Below are records with pictures in them. Output exactly the lines from the one with "(376, 280) = (908, 379): white" through the one with "camera: 20 degrees right, 5 degrees down", both included, and leave every picture out; give only those lines.

▬▬▬

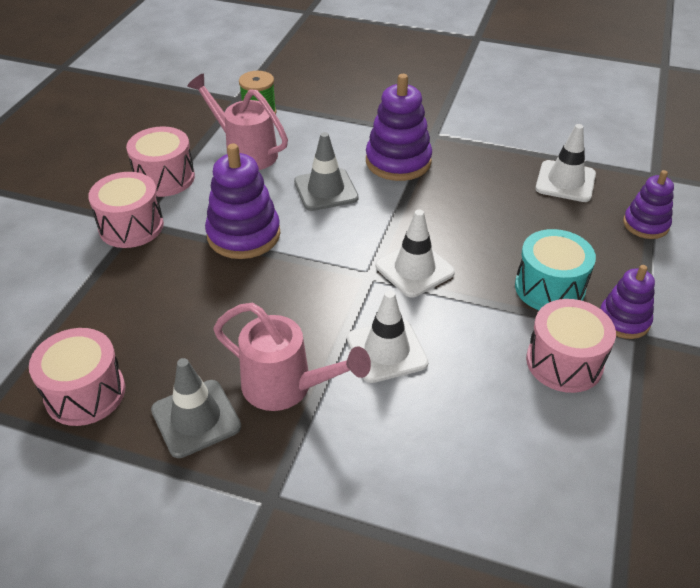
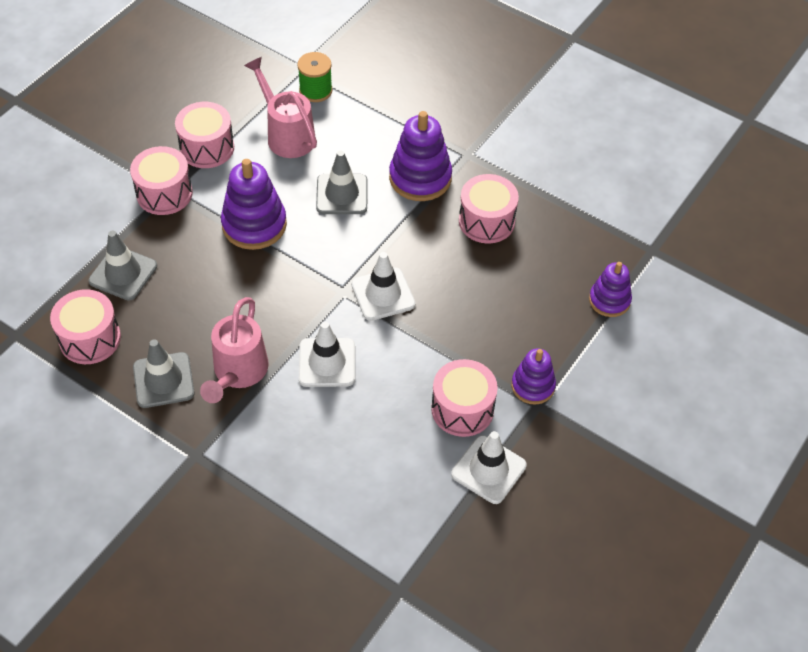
camera: 15 degrees right, 10 degrees up
(107, 313) = (123, 273): none -> grey traffic cone
(286, 387) = (238, 372): pink watering can -> pink watering can turned 60 degrees clockwise
(484, 183) = (486, 221): none -> pink drum
(549, 288) = (487, 341): turquoise drum -> none
(565, 181) = (563, 237): white traffic cone -> white traffic cone (488, 470)

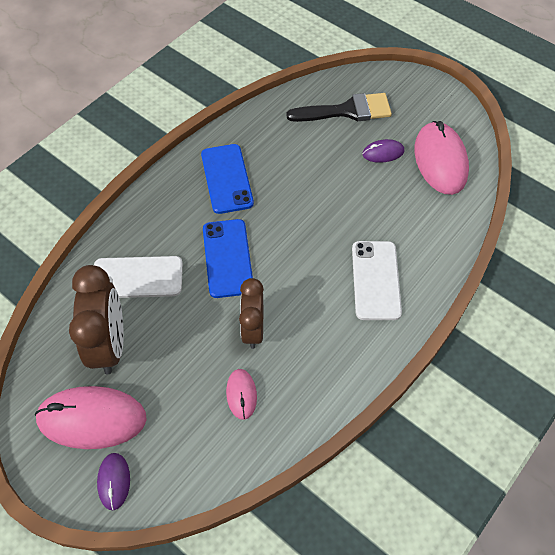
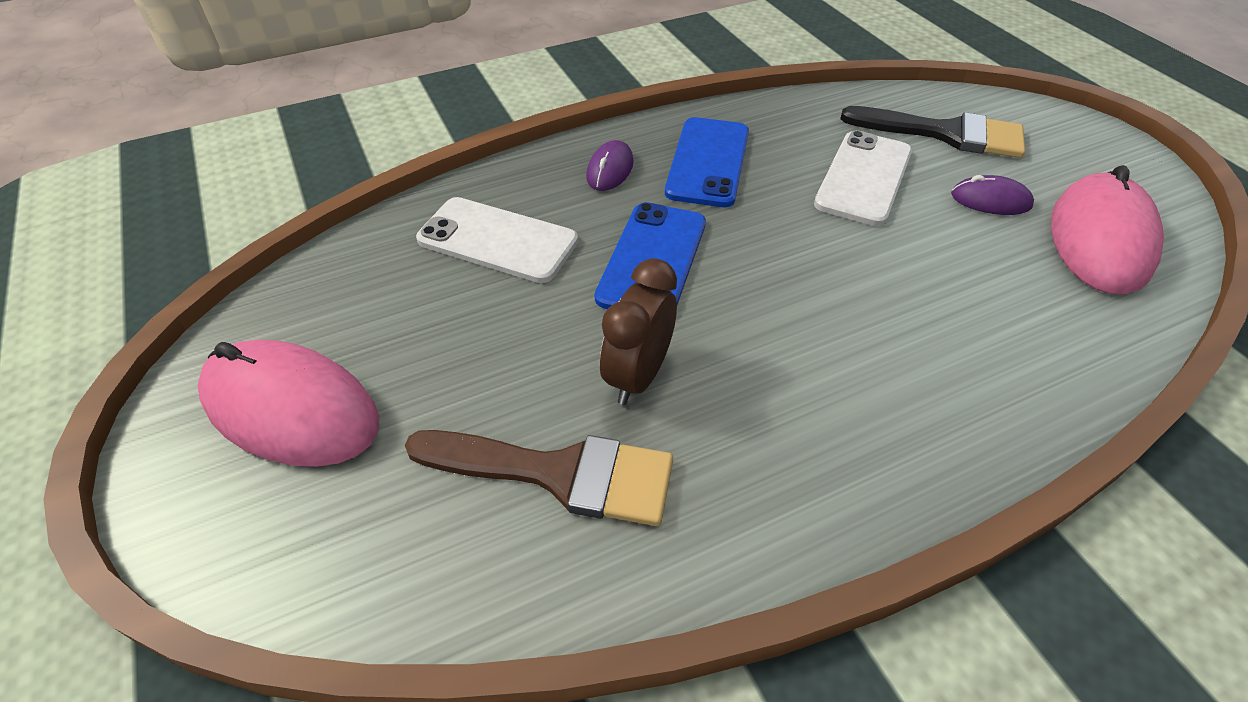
camera: 25 degrees right, 10 degrees down
(109, 344) = (395, 313): brown clock -> none
(114, 481) = (249, 526): purple mouse -> purple mouse (610, 170)
(241, 394) = (559, 473): pink mouse -> brown brush
(376, 280) = (908, 379): white phone -> white phone (864, 178)

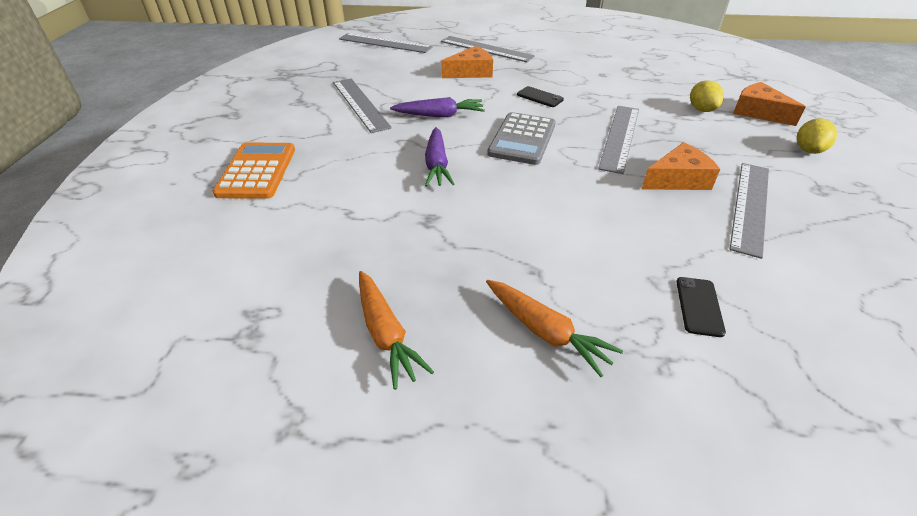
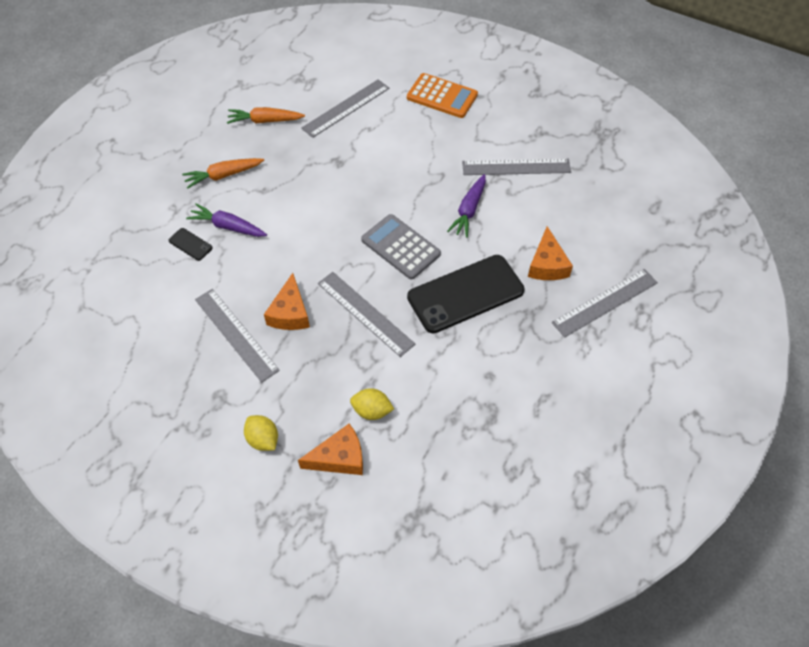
camera: 115 degrees right, 15 degrees up
(385, 43) = (658, 220): grey ruler -> grey ruler (346, 108)
(437, 165) = (395, 184): purple carrot -> purple carrot (228, 226)
(539, 97) = (465, 294): black phone -> black phone, size x2.45

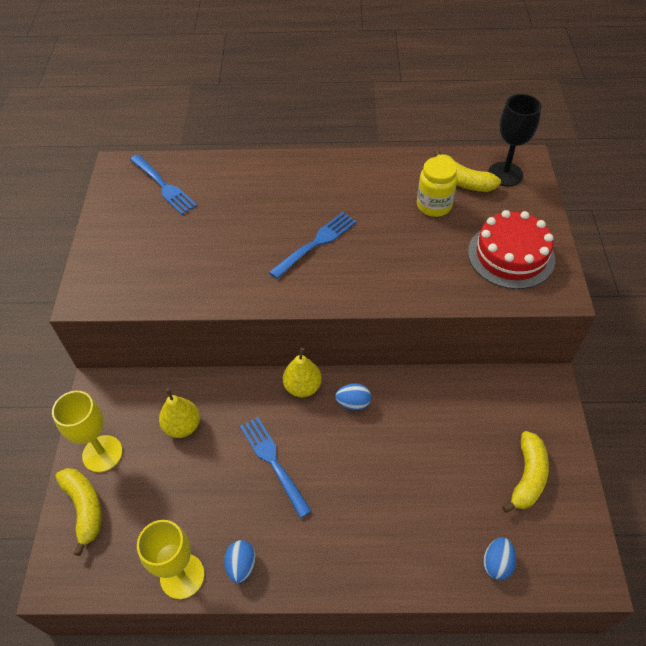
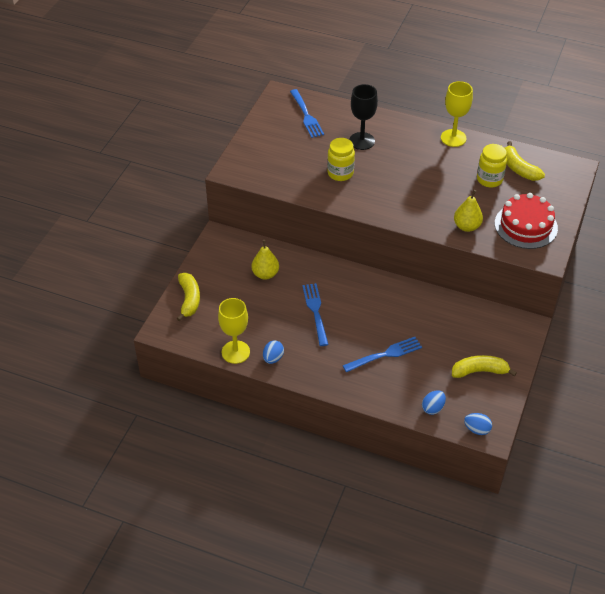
camera: 20 degrees right, 5 degrees down
(102, 453) = (209, 274): yellow goblet -> yellow goblet (453, 138)
(240, 254) = (340, 173): none -> yellow jar
(302, 387) = (353, 275): yellow pear -> yellow pear (467, 226)
(315, 244) = (394, 181): blue fork -> blue fork (385, 355)
(353, 403) = (383, 295): blue egg -> blue egg (477, 429)
(505, 174) = (554, 173): black goblet -> black goblet (362, 141)
(527, 477) = (479, 371): yellow banana -> yellow banana turned 135 degrees counterclockwise

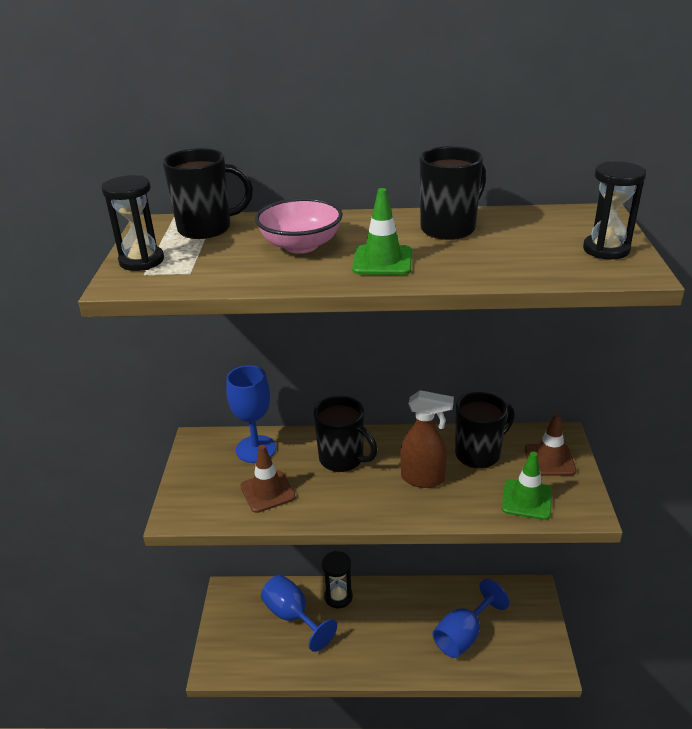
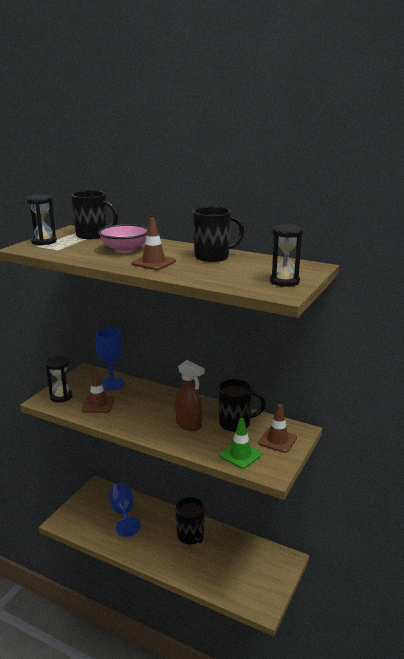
camera: 25 degrees right, 10 degrees down
(338, 597) = (157, 513): black hourglass -> black hourglass (61, 397)
(342, 459) = (153, 402): black mug -> black mug (191, 536)
(382, 261) = (153, 262): green traffic cone -> brown traffic cone
(464, 635) = (219, 565): blue goblet -> none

▬▬▬

Written response »
(376, 280) = (908, 379): white phone -> white phone (864, 178)

camera: 115 degrees right, 15 degrees up
(385, 43) = (658, 220): grey ruler -> grey ruler (346, 108)
(437, 165) = (395, 184): purple carrot -> purple carrot (228, 226)
(539, 97) = (465, 294): black phone -> black phone, size x2.45

camera: 20 degrees right, 5 degrees down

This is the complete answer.